___ DATASET EXCERPT ___

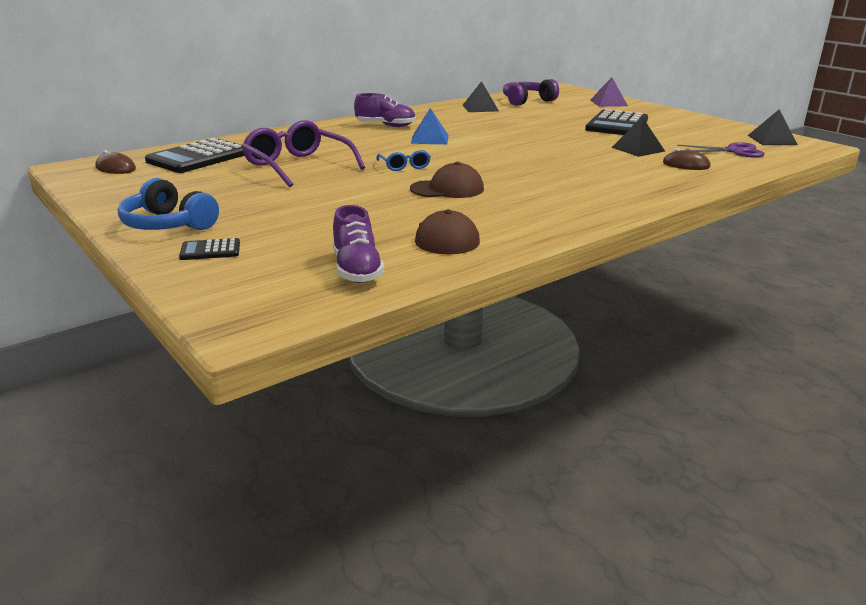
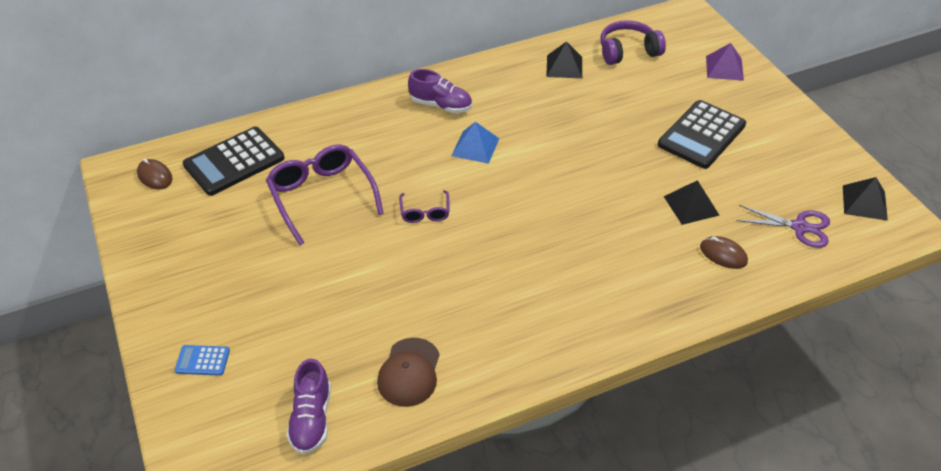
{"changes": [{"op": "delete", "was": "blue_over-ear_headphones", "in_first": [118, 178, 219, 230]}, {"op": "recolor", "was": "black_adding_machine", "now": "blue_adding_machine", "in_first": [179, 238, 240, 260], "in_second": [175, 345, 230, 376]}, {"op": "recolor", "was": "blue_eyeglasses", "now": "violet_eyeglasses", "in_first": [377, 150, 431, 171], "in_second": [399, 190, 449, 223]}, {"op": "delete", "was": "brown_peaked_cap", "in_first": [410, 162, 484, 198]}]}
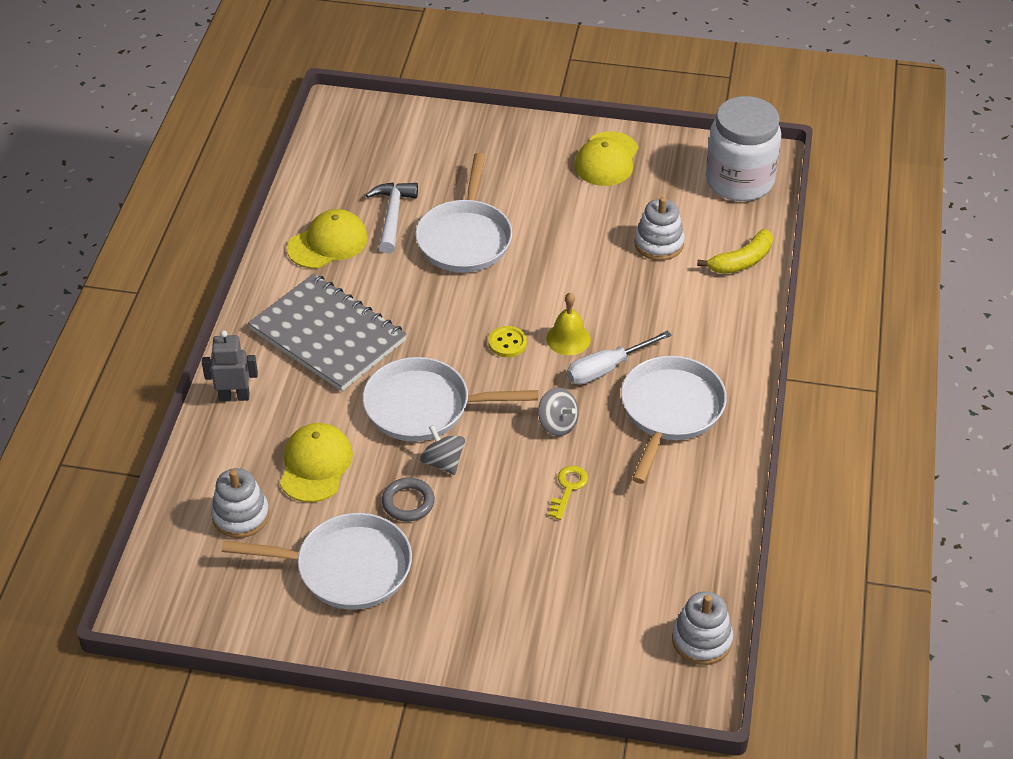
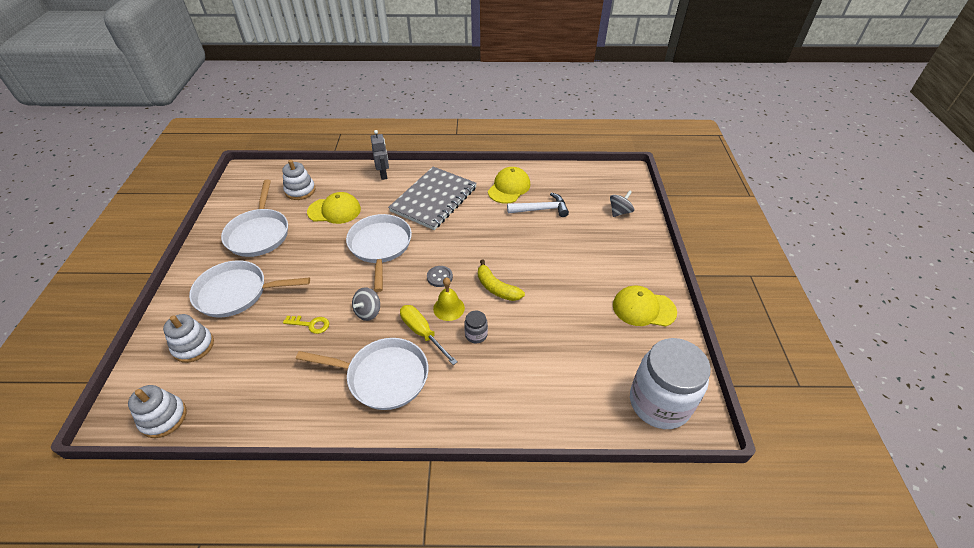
{"changes": [{"op": "rotate", "was": "yellow_peaked_cap", "in_first": [287, 209, 368, 269], "in_second": [488, 167, 530, 204], "clockwise": -105}, {"op": "delete", "was": "grey_ring", "in_first": [382, 478, 435, 521]}, {"op": "move", "was": "white_frying_pan", "in_first": [415, 153, 512, 273], "in_second": [189, 260, 310, 318]}, {"op": "move", "was": "grey_whirligig", "in_first": [420, 425, 465, 475], "in_second": [610, 190, 634, 217]}, {"op": "recolor", "was": "yellow_sewing_button", "now": "grey_sewing_button", "in_first": [489, 326, 527, 357], "in_second": [427, 266, 453, 287]}, {"op": "recolor", "was": "white_hand_screwdriver", "now": "yellow_hand_screwdriver", "in_first": [567, 330, 672, 385], "in_second": [400, 305, 457, 365]}, {"op": "move", "was": "white_ring_stacker", "in_first": [634, 197, 685, 261], "in_second": [163, 314, 214, 363]}, {"op": "move", "was": "yellow_banana", "in_first": [697, 229, 773, 274], "in_second": [478, 259, 525, 301]}, {"op": "insert", "now": "grey_preserve_jar", "in_second": [464, 310, 488, 343]}]}
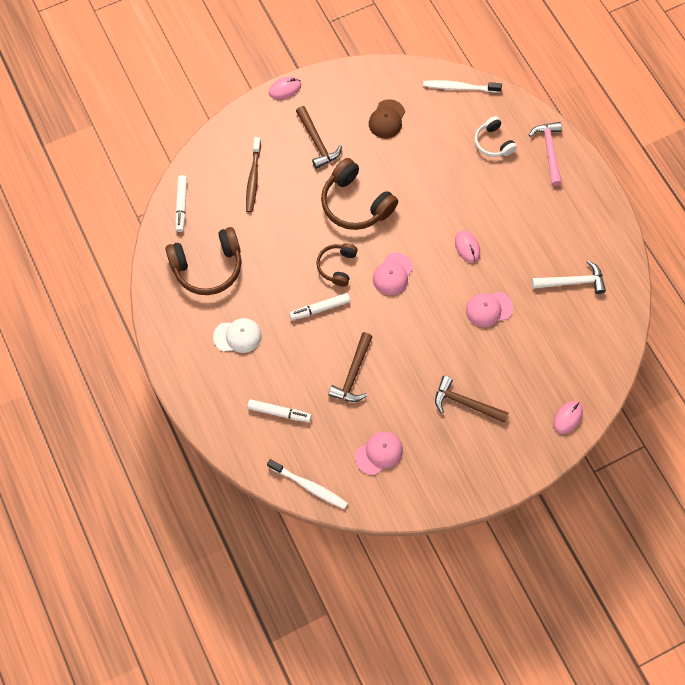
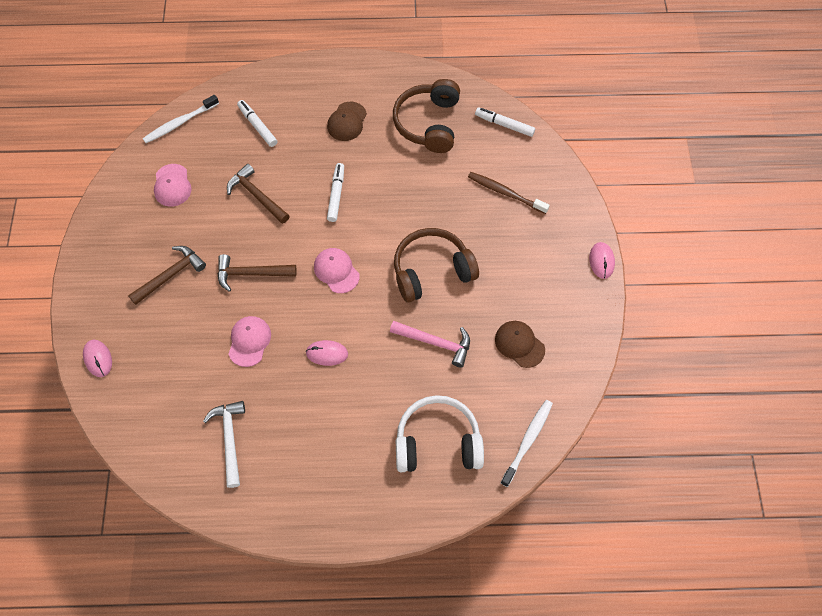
{"changes": [{"op": "recolor", "was": "white_peaked_cap", "now": "brown_peaked_cap", "in_first": [213, 318, 262, 353], "in_second": [327, 102, 367, 141]}, {"op": "rotate", "was": "white_marker_pen", "in_first": [247, 399, 312, 422], "in_second": [237, 100, 277, 147], "clockwise": 105}, {"op": "move", "was": "brown_claw_hammer", "in_first": [296, 106, 342, 169], "in_second": [217, 254, 297, 292]}, {"op": "delete", "was": "brown_over-ear_headphones", "in_first": [316, 243, 358, 286]}, {"op": "resize", "was": "white_over-ear_headphones", "in_first": [474, 116, 517, 157], "in_second": [396, 395, 484, 472], "ratio": 1.71}, {"op": "move", "was": "rose-pink_claw_hammer", "in_first": [529, 122, 562, 186], "in_second": [390, 321, 470, 367]}, {"op": "rotate", "was": "white_claw_hammer", "in_first": [531, 260, 606, 294], "in_second": [203, 401, 245, 488], "clockwise": 150}]}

___

**EXERCISE REQUIREMENTS**
Return the material exactly as written, except for any pictures it holds.

**TASK SOLUTION**
{"changes": [{"op": "delete", "was": "blue_over-ear_headphones", "in_first": [118, 178, 219, 230]}, {"op": "recolor", "was": "black_adding_machine", "now": "blue_adding_machine", "in_first": [179, 238, 240, 260], "in_second": [175, 345, 230, 376]}, {"op": "recolor", "was": "blue_eyeglasses", "now": "violet_eyeglasses", "in_first": [377, 150, 431, 171], "in_second": [399, 190, 449, 223]}, {"op": "delete", "was": "brown_peaked_cap", "in_first": [410, 162, 484, 198]}]}
{"changes": [{"op": "rotate", "was": "yellow_peaked_cap", "in_first": [287, 209, 368, 269], "in_second": [488, 167, 530, 204], "clockwise": -105}, {"op": "delete", "was": "grey_ring", "in_first": [382, 478, 435, 521]}, {"op": "move", "was": "white_frying_pan", "in_first": [415, 153, 512, 273], "in_second": [189, 260, 310, 318]}, {"op": "move", "was": "grey_whirligig", "in_first": [420, 425, 465, 475], "in_second": [610, 190, 634, 217]}, {"op": "recolor", "was": "yellow_sewing_button", "now": "grey_sewing_button", "in_first": [489, 326, 527, 357], "in_second": [427, 266, 453, 287]}, {"op": "recolor", "was": "white_hand_screwdriver", "now": "yellow_hand_screwdriver", "in_first": [567, 330, 672, 385], "in_second": [400, 305, 457, 365]}, {"op": "move", "was": "white_ring_stacker", "in_first": [634, 197, 685, 261], "in_second": [163, 314, 214, 363]}, {"op": "move", "was": "yellow_banana", "in_first": [697, 229, 773, 274], "in_second": [478, 259, 525, 301]}, {"op": "insert", "now": "grey_preserve_jar", "in_second": [464, 310, 488, 343]}]}
{"changes": [{"op": "recolor", "was": "white_peaked_cap", "now": "brown_peaked_cap", "in_first": [213, 318, 262, 353], "in_second": [327, 102, 367, 141]}, {"op": "rotate", "was": "white_marker_pen", "in_first": [247, 399, 312, 422], "in_second": [237, 100, 277, 147], "clockwise": 105}, {"op": "move", "was": "brown_claw_hammer", "in_first": [296, 106, 342, 169], "in_second": [217, 254, 297, 292]}, {"op": "delete", "was": "brown_over-ear_headphones", "in_first": [316, 243, 358, 286]}, {"op": "resize", "was": "white_over-ear_headphones", "in_first": [474, 116, 517, 157], "in_second": [396, 395, 484, 472], "ratio": 1.71}, {"op": "move", "was": "rose-pink_claw_hammer", "in_first": [529, 122, 562, 186], "in_second": [390, 321, 470, 367]}, {"op": "rotate", "was": "white_claw_hammer", "in_first": [531, 260, 606, 294], "in_second": [203, 401, 245, 488], "clockwise": 150}]}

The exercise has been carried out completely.